Rows from a data source:
--- Begin ---
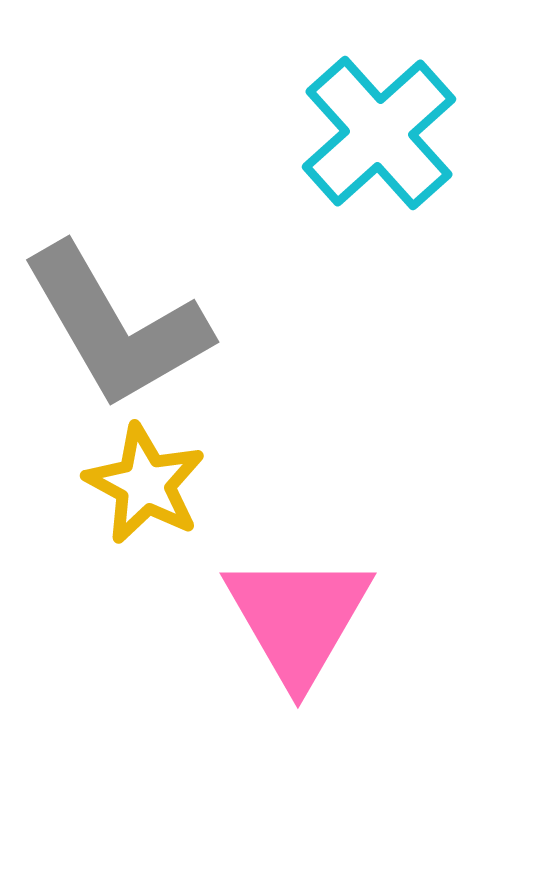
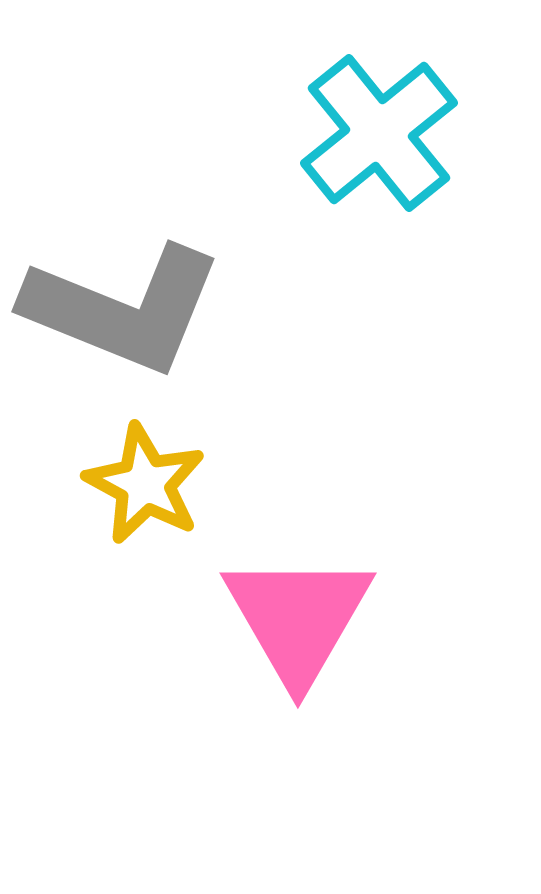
cyan cross: rotated 3 degrees clockwise
gray L-shape: moved 7 px right, 17 px up; rotated 38 degrees counterclockwise
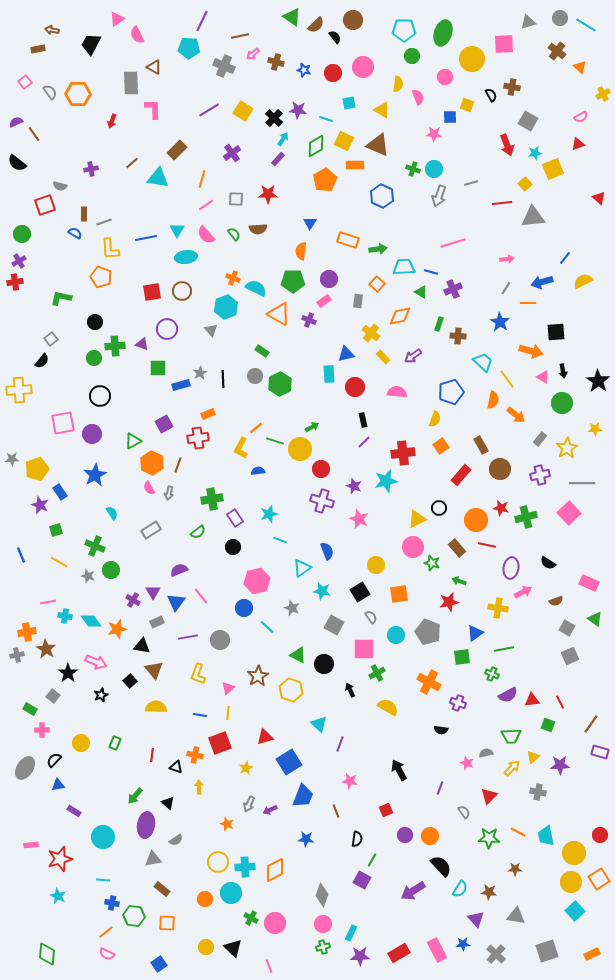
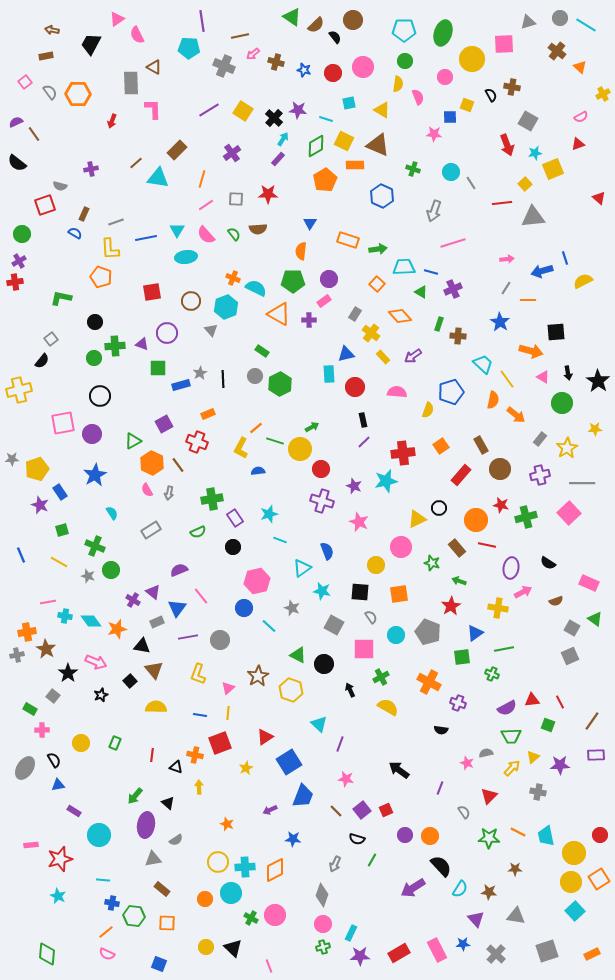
purple line at (202, 21): rotated 35 degrees counterclockwise
brown rectangle at (38, 49): moved 8 px right, 7 px down
green circle at (412, 56): moved 7 px left, 5 px down
brown line at (132, 163): moved 4 px right
cyan circle at (434, 169): moved 17 px right, 3 px down
gray line at (471, 183): rotated 72 degrees clockwise
gray arrow at (439, 196): moved 5 px left, 15 px down
brown rectangle at (84, 214): rotated 24 degrees clockwise
gray line at (104, 222): moved 12 px right
blue line at (565, 258): rotated 56 degrees counterclockwise
blue arrow at (542, 282): moved 11 px up
brown circle at (182, 291): moved 9 px right, 10 px down
gray rectangle at (358, 301): moved 3 px left, 13 px down; rotated 24 degrees clockwise
orange line at (528, 303): moved 3 px up
orange diamond at (400, 316): rotated 60 degrees clockwise
purple cross at (309, 320): rotated 24 degrees counterclockwise
purple circle at (167, 329): moved 4 px down
cyan trapezoid at (483, 362): moved 2 px down
black arrow at (563, 371): moved 5 px right, 2 px down
yellow cross at (19, 390): rotated 10 degrees counterclockwise
yellow semicircle at (435, 419): moved 7 px left, 9 px up
red cross at (198, 438): moved 1 px left, 4 px down; rotated 30 degrees clockwise
brown line at (178, 465): rotated 56 degrees counterclockwise
pink semicircle at (149, 488): moved 2 px left, 2 px down
red star at (501, 508): moved 3 px up
pink star at (359, 519): moved 3 px down
green square at (56, 530): moved 6 px right
green semicircle at (198, 532): rotated 14 degrees clockwise
pink circle at (413, 547): moved 12 px left
purple triangle at (153, 592): rotated 21 degrees counterclockwise
black square at (360, 592): rotated 36 degrees clockwise
blue triangle at (176, 602): moved 1 px right, 6 px down
red star at (449, 602): moved 2 px right, 4 px down; rotated 18 degrees counterclockwise
cyan line at (267, 627): moved 2 px right, 1 px up
gray square at (567, 628): moved 5 px right
green cross at (377, 673): moved 4 px right, 4 px down
purple semicircle at (508, 695): moved 1 px left, 13 px down
brown line at (591, 724): moved 1 px right, 3 px up
red triangle at (265, 737): rotated 18 degrees counterclockwise
purple rectangle at (600, 752): moved 4 px left, 3 px down; rotated 18 degrees counterclockwise
black semicircle at (54, 760): rotated 105 degrees clockwise
black arrow at (399, 770): rotated 25 degrees counterclockwise
pink star at (350, 781): moved 4 px left, 2 px up
gray arrow at (249, 804): moved 86 px right, 60 px down
brown line at (336, 811): rotated 24 degrees counterclockwise
cyan circle at (103, 837): moved 4 px left, 2 px up
blue star at (306, 839): moved 13 px left
black semicircle at (357, 839): rotated 98 degrees clockwise
purple square at (362, 880): moved 70 px up; rotated 24 degrees clockwise
purple arrow at (413, 891): moved 3 px up
pink circle at (275, 923): moved 8 px up
blue square at (159, 964): rotated 35 degrees counterclockwise
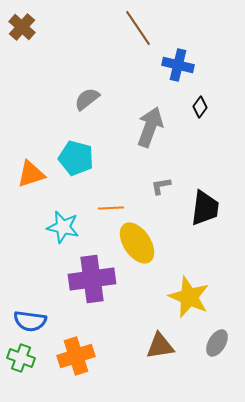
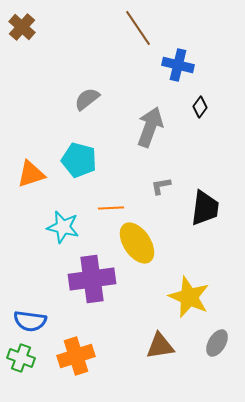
cyan pentagon: moved 3 px right, 2 px down
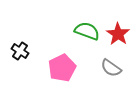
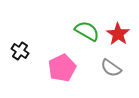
green semicircle: rotated 10 degrees clockwise
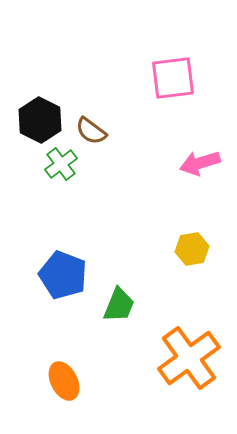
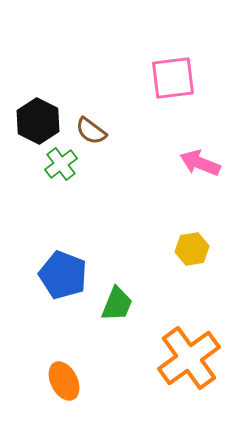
black hexagon: moved 2 px left, 1 px down
pink arrow: rotated 39 degrees clockwise
green trapezoid: moved 2 px left, 1 px up
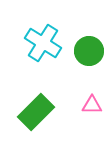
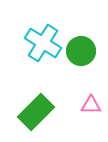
green circle: moved 8 px left
pink triangle: moved 1 px left
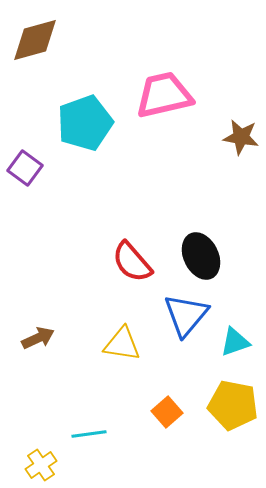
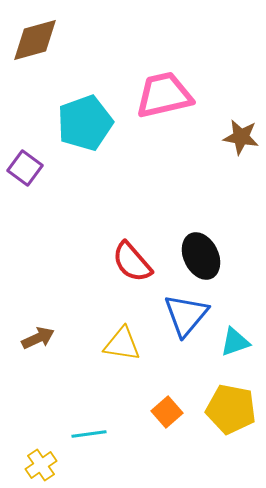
yellow pentagon: moved 2 px left, 4 px down
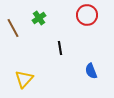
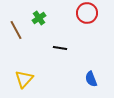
red circle: moved 2 px up
brown line: moved 3 px right, 2 px down
black line: rotated 72 degrees counterclockwise
blue semicircle: moved 8 px down
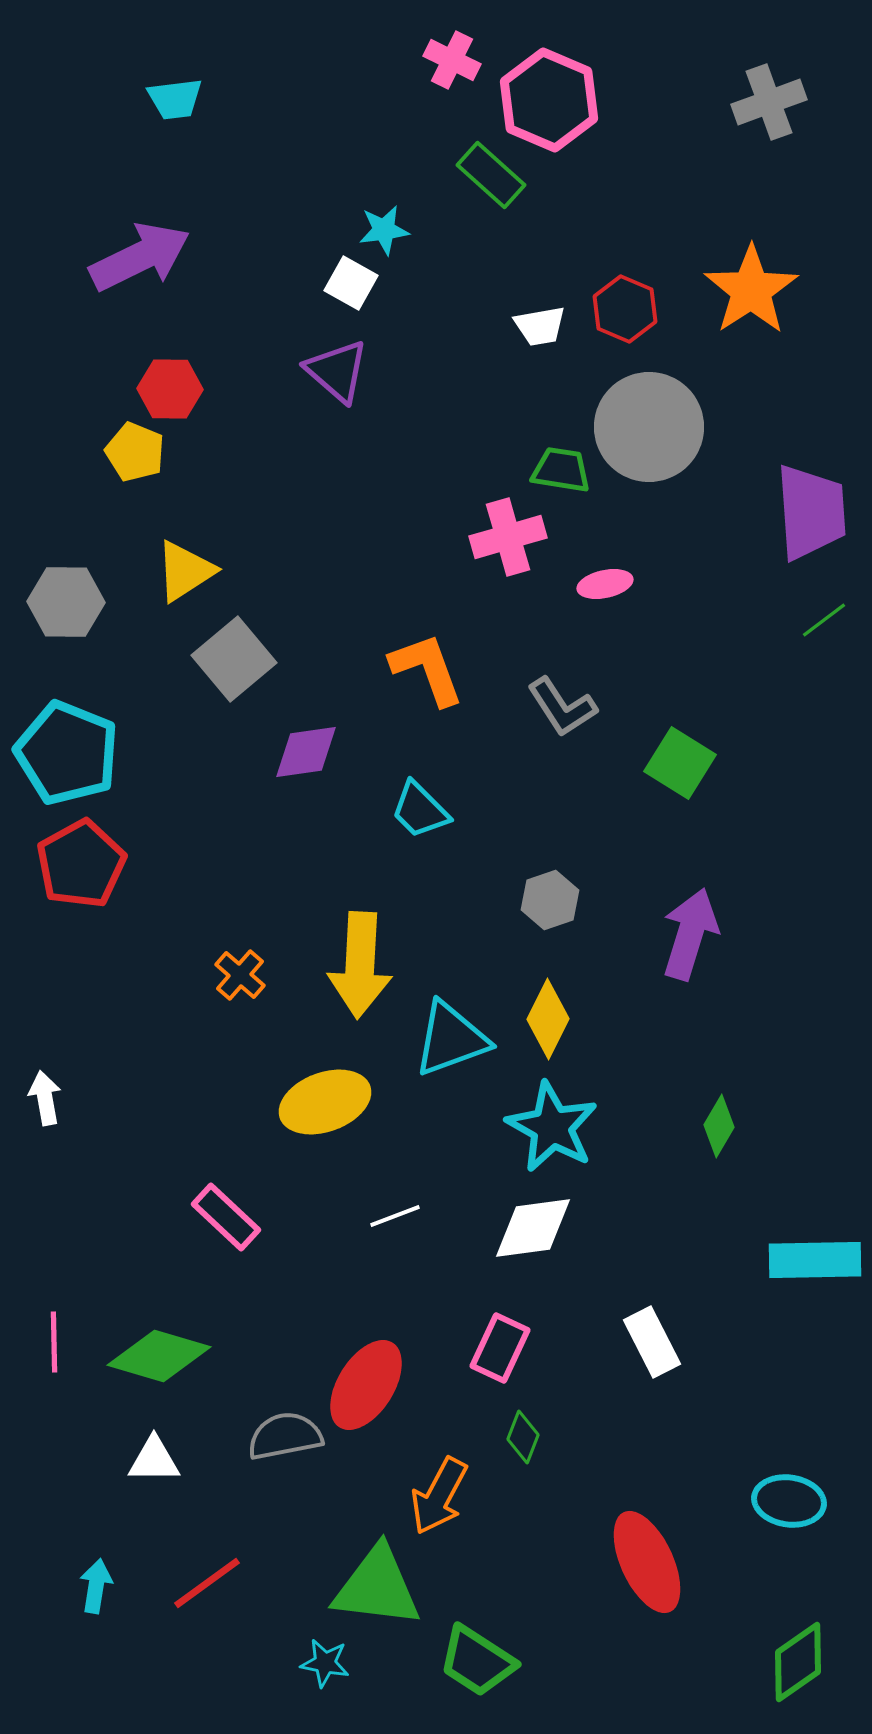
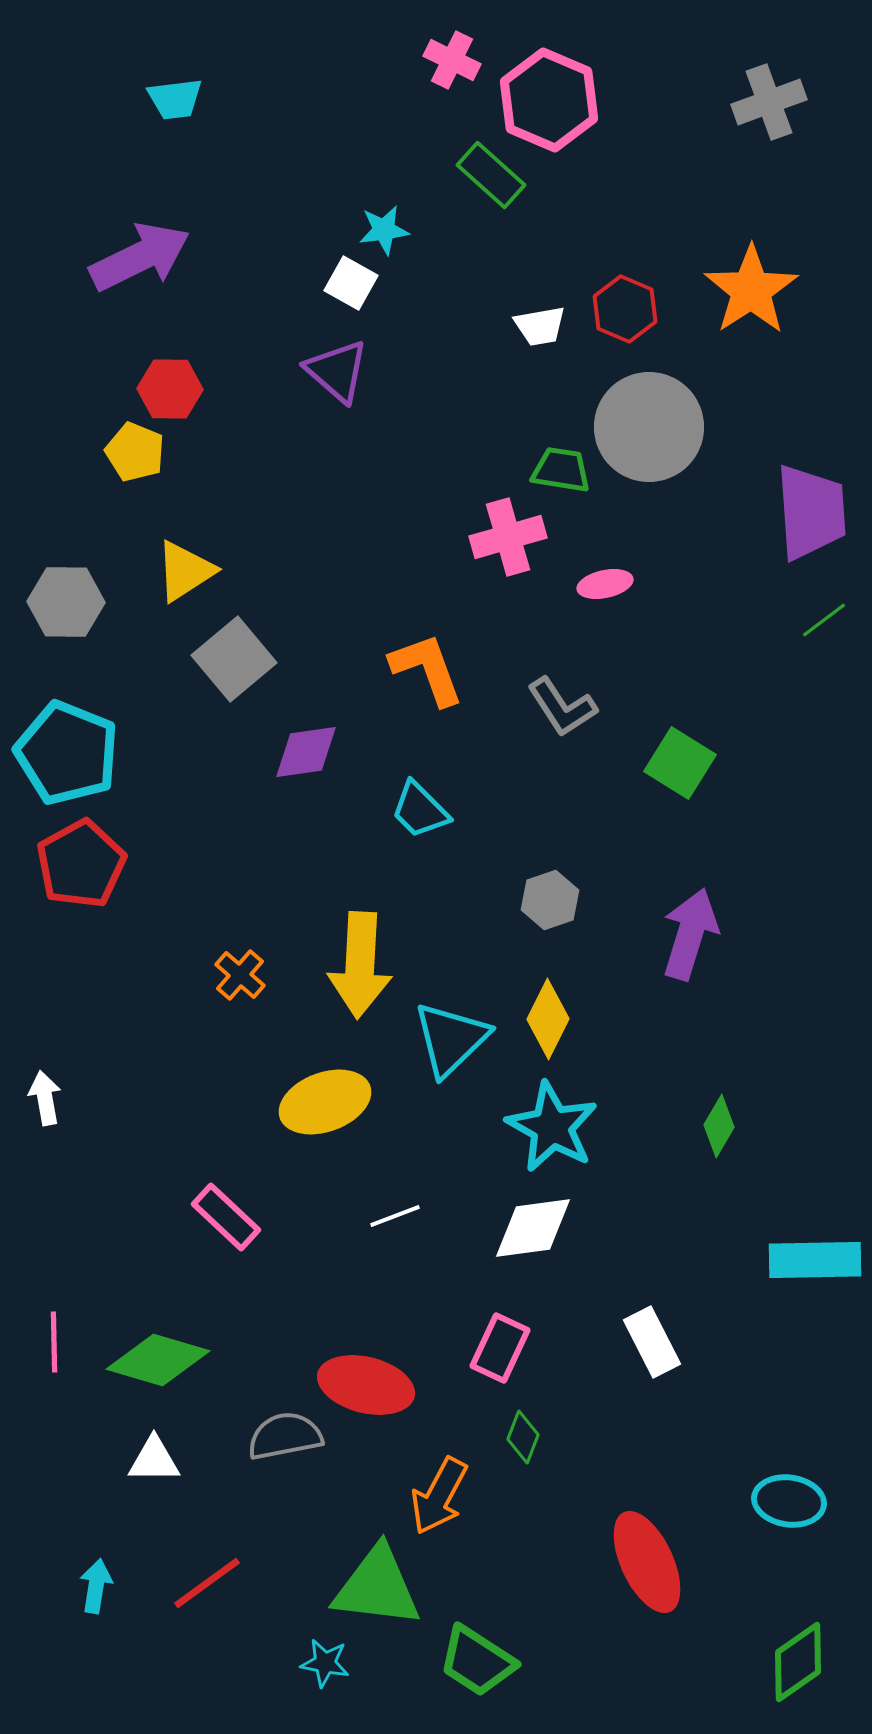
cyan triangle at (451, 1039): rotated 24 degrees counterclockwise
green diamond at (159, 1356): moved 1 px left, 4 px down
red ellipse at (366, 1385): rotated 72 degrees clockwise
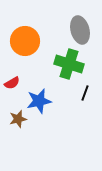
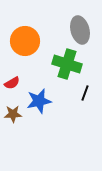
green cross: moved 2 px left
brown star: moved 5 px left, 5 px up; rotated 12 degrees clockwise
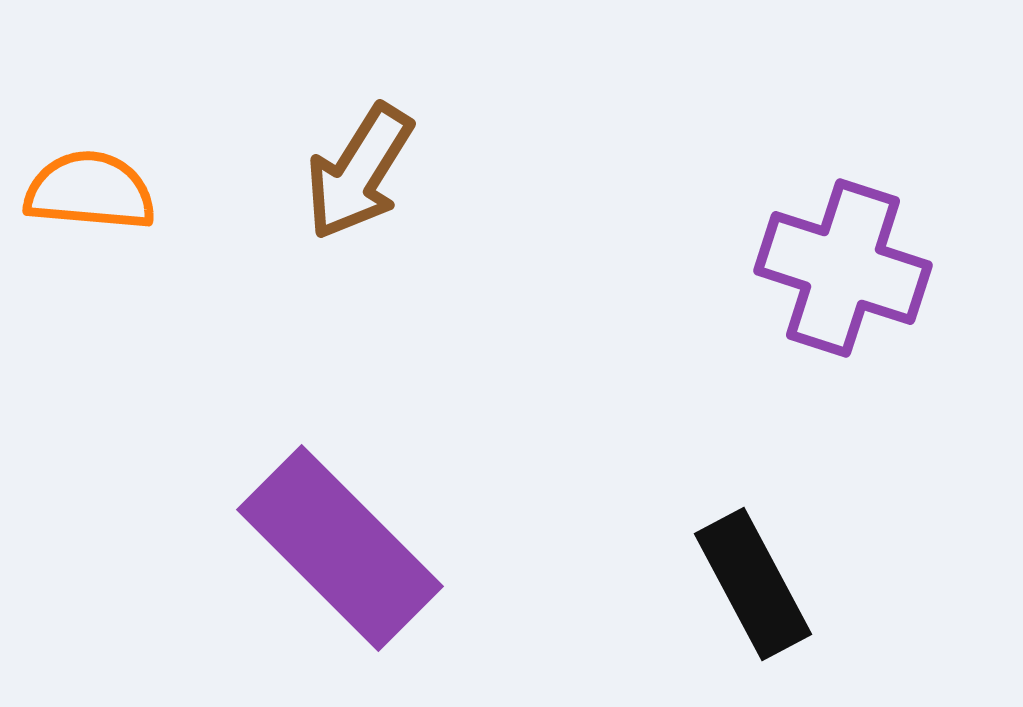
--- End ---
Job: Render every line in the rows above as a Markdown table with the columns No. and Line, giving each line's number and its text. Skip blank lines, and leave the pictures out of the answer.

Problem solution:
| No. | Line |
|---|---|
| 1 | cyan cross: rotated 3 degrees clockwise |
| 2 | gray L-shape: moved 7 px right, 17 px up; rotated 38 degrees counterclockwise |
| 3 | purple line at (202, 21): rotated 35 degrees counterclockwise |
| 4 | brown rectangle at (38, 49): moved 8 px right, 7 px down |
| 5 | green circle at (412, 56): moved 7 px left, 5 px down |
| 6 | brown line at (132, 163): moved 4 px right |
| 7 | cyan circle at (434, 169): moved 17 px right, 3 px down |
| 8 | gray line at (471, 183): rotated 72 degrees clockwise |
| 9 | gray arrow at (439, 196): moved 5 px left, 15 px down |
| 10 | brown rectangle at (84, 214): rotated 24 degrees clockwise |
| 11 | gray line at (104, 222): moved 12 px right |
| 12 | blue line at (565, 258): rotated 56 degrees counterclockwise |
| 13 | blue arrow at (542, 282): moved 11 px up |
| 14 | brown circle at (182, 291): moved 9 px right, 10 px down |
| 15 | gray rectangle at (358, 301): moved 3 px left, 13 px down; rotated 24 degrees clockwise |
| 16 | orange line at (528, 303): moved 3 px up |
| 17 | orange diamond at (400, 316): rotated 60 degrees clockwise |
| 18 | purple cross at (309, 320): rotated 24 degrees counterclockwise |
| 19 | purple circle at (167, 329): moved 4 px down |
| 20 | cyan trapezoid at (483, 362): moved 2 px down |
| 21 | black arrow at (563, 371): moved 5 px right, 2 px down |
| 22 | yellow cross at (19, 390): rotated 10 degrees counterclockwise |
| 23 | yellow semicircle at (435, 419): moved 7 px left, 9 px up |
| 24 | red cross at (198, 438): moved 1 px left, 4 px down; rotated 30 degrees clockwise |
| 25 | brown line at (178, 465): rotated 56 degrees counterclockwise |
| 26 | pink semicircle at (149, 488): moved 2 px left, 2 px down |
| 27 | red star at (501, 508): moved 3 px up |
| 28 | pink star at (359, 519): moved 3 px down |
| 29 | green square at (56, 530): moved 6 px right |
| 30 | green semicircle at (198, 532): rotated 14 degrees clockwise |
| 31 | pink circle at (413, 547): moved 12 px left |
| 32 | purple triangle at (153, 592): rotated 21 degrees counterclockwise |
| 33 | black square at (360, 592): rotated 36 degrees clockwise |
| 34 | blue triangle at (176, 602): moved 1 px right, 6 px down |
| 35 | red star at (449, 602): moved 2 px right, 4 px down; rotated 18 degrees counterclockwise |
| 36 | cyan line at (267, 627): moved 2 px right, 1 px up |
| 37 | gray square at (567, 628): moved 5 px right |
| 38 | green cross at (377, 673): moved 4 px right, 4 px down |
| 39 | purple semicircle at (508, 695): moved 1 px left, 13 px down |
| 40 | brown line at (591, 724): moved 1 px right, 3 px up |
| 41 | red triangle at (265, 737): rotated 18 degrees counterclockwise |
| 42 | purple rectangle at (600, 752): moved 4 px left, 3 px down; rotated 18 degrees counterclockwise |
| 43 | black semicircle at (54, 760): rotated 105 degrees clockwise |
| 44 | black arrow at (399, 770): rotated 25 degrees counterclockwise |
| 45 | pink star at (350, 781): moved 4 px left, 2 px up |
| 46 | gray arrow at (249, 804): moved 86 px right, 60 px down |
| 47 | brown line at (336, 811): rotated 24 degrees counterclockwise |
| 48 | cyan circle at (103, 837): moved 4 px left, 2 px up |
| 49 | blue star at (306, 839): moved 13 px left |
| 50 | black semicircle at (357, 839): rotated 98 degrees clockwise |
| 51 | purple square at (362, 880): moved 70 px up; rotated 24 degrees clockwise |
| 52 | purple arrow at (413, 891): moved 3 px up |
| 53 | pink circle at (275, 923): moved 8 px up |
| 54 | blue square at (159, 964): rotated 35 degrees counterclockwise |
| 55 | cyan pentagon: moved 3 px right, 2 px down |
| 56 | green semicircle: rotated 10 degrees clockwise |
| 57 | black hexagon: moved 2 px left, 1 px down |
| 58 | pink arrow: rotated 39 degrees clockwise |
| 59 | green trapezoid: moved 2 px left, 1 px up |
| 60 | green circle: moved 8 px left |
| 61 | pink triangle: moved 1 px left |
| 62 | yellow pentagon: moved 2 px left, 4 px down |
| 63 | red circle: moved 2 px up |
| 64 | brown line: moved 3 px right, 2 px down |
| 65 | black line: rotated 72 degrees counterclockwise |
| 66 | blue semicircle: moved 8 px down |
| 67 | cyan triangle at (451, 1039): rotated 24 degrees counterclockwise |
| 68 | green diamond at (159, 1356): moved 1 px left, 4 px down |
| 69 | red ellipse at (366, 1385): rotated 72 degrees clockwise |
| 70 | green cross: moved 2 px left |
| 71 | brown star: moved 5 px left, 5 px up; rotated 12 degrees clockwise |